** Start EXERCISE INPUTS **
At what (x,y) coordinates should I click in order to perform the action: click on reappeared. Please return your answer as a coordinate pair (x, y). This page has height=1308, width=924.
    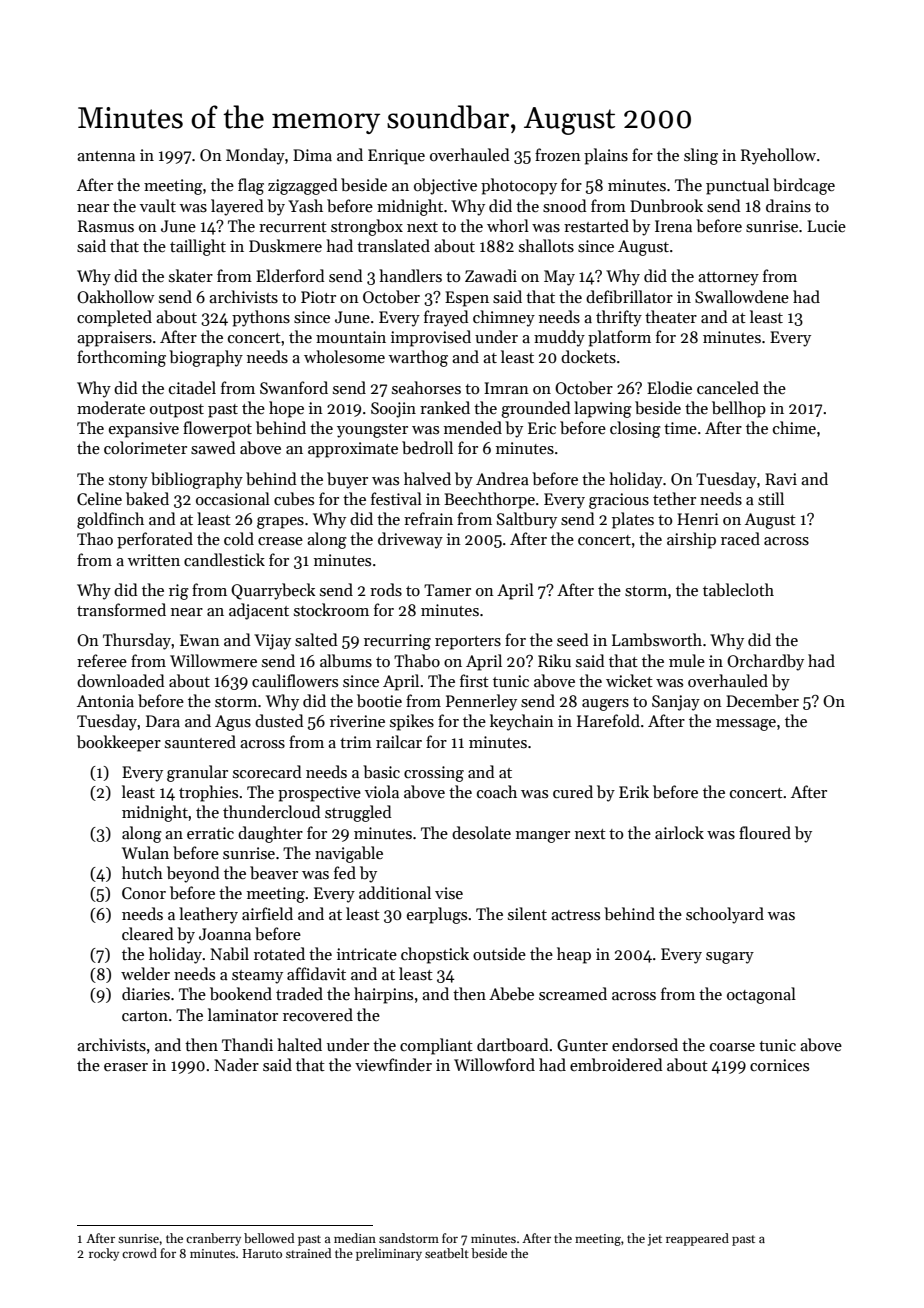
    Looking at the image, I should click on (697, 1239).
** End EXERCISE INPUTS **
** Start EXERCISE INPUTS **
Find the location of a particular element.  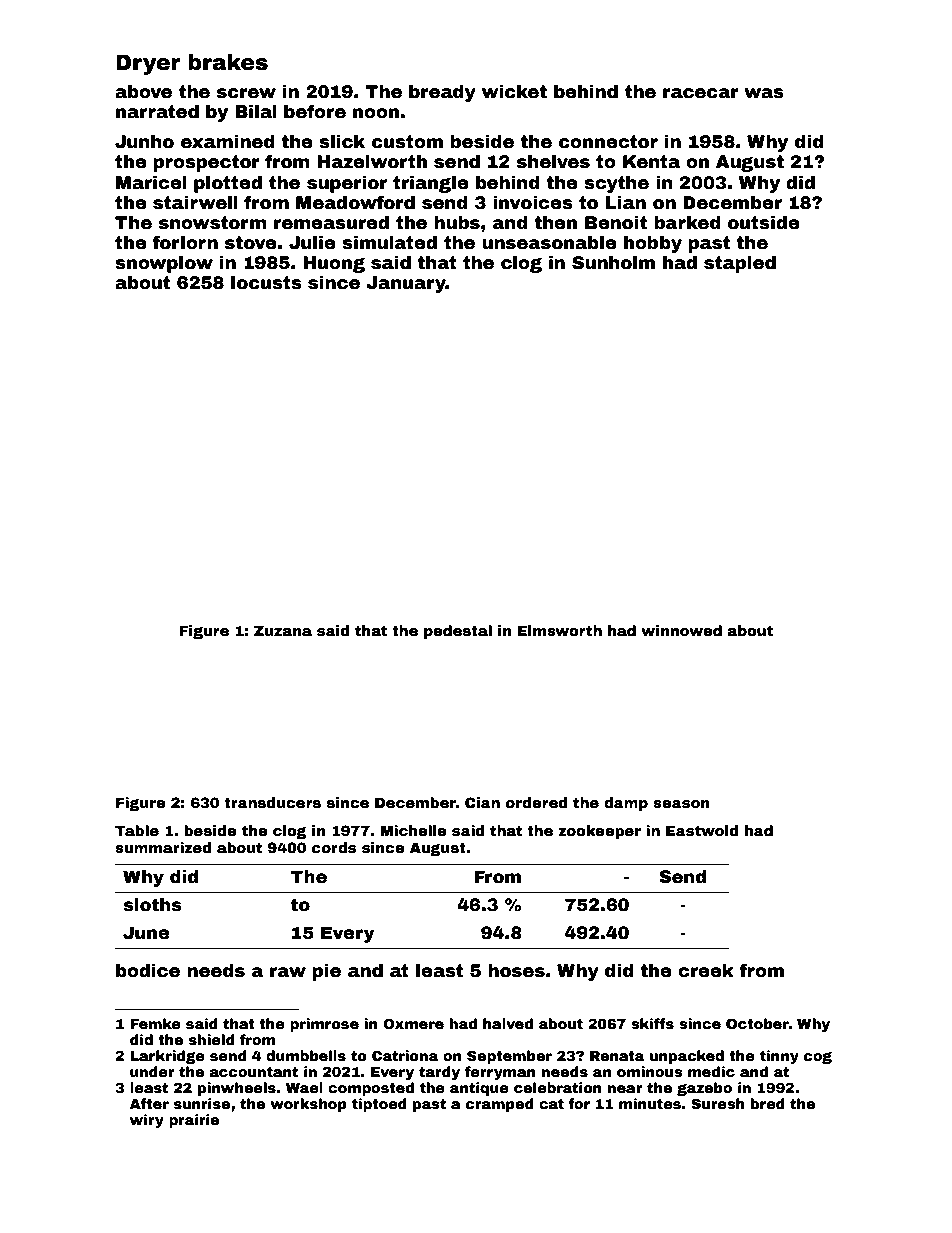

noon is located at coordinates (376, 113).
** End EXERCISE INPUTS **
** Start EXERCISE INPUTS **
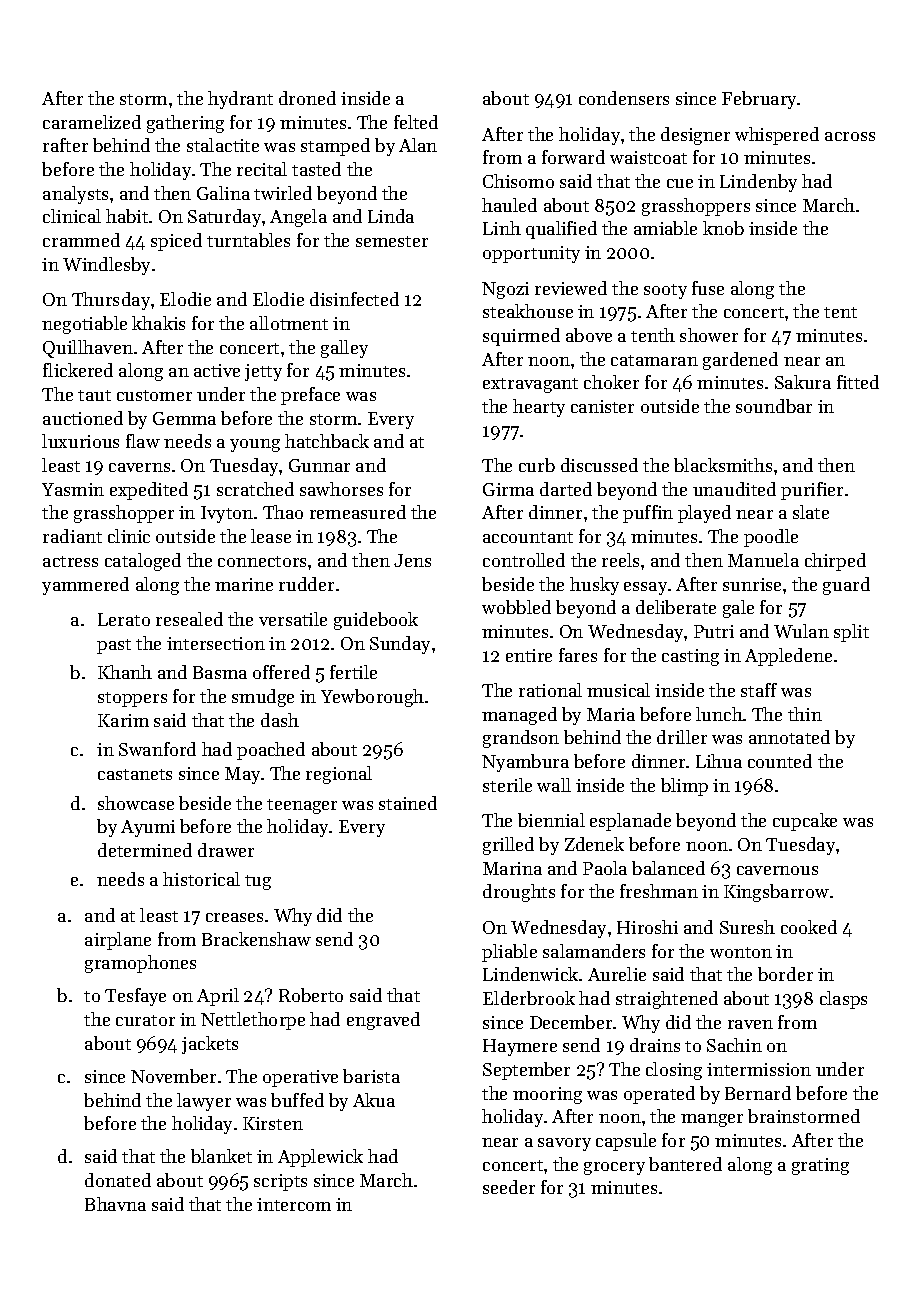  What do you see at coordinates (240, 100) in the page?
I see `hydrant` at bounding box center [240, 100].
** End EXERCISE INPUTS **
THE TASK ▸ Pick out each line of the material above that contains the string "should" and copy those lines. Uppercase and lowercase letters count as different.

TASK ANSWER ▸
At what (x,y) coordinates should I click in order to perform the action: click on reappeared. Please return your answer as a coordinate pair (x, y). This page has height=1308, width=924.
    Looking at the image, I should click on (697, 1239).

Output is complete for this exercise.